* The problem *
Go through the entries below and copy each line that holds the word "FILT".

[Before-and-after change data]

____________

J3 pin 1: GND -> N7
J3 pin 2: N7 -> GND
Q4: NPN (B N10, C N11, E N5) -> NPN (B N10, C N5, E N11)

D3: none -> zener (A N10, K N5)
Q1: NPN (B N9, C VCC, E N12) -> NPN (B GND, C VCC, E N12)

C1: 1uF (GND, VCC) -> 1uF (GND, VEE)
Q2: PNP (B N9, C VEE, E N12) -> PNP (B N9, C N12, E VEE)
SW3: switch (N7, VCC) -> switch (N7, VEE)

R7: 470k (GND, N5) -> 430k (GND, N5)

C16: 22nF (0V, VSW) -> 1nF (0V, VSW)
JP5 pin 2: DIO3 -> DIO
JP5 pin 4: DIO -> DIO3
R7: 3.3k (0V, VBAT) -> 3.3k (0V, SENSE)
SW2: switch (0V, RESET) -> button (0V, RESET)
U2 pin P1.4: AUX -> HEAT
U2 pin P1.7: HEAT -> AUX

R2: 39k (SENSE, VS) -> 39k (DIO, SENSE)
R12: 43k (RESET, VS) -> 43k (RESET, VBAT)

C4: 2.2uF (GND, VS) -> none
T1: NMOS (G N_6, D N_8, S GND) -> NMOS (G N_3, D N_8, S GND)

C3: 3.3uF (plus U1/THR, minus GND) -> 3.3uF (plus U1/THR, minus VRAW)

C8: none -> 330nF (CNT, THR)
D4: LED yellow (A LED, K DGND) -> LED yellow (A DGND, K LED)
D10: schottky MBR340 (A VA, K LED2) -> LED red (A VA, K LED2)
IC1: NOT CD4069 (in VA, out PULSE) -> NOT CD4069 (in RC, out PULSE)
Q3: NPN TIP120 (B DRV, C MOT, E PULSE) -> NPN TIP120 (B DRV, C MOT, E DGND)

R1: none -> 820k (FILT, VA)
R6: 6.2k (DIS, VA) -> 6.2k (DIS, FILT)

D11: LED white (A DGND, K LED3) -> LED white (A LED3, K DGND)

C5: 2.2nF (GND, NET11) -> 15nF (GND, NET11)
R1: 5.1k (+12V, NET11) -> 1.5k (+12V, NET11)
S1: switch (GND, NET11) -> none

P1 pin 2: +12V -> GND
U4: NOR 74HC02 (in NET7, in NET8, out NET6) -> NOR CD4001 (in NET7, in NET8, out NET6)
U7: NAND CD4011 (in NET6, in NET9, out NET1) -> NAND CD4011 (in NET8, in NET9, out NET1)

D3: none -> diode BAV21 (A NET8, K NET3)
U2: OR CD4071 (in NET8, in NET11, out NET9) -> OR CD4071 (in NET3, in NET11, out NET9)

____________

* Your solution *
R1: none -> 820k (FILT, VA)
R6: 6.2k (DIS, VA) -> 6.2k (DIS, FILT)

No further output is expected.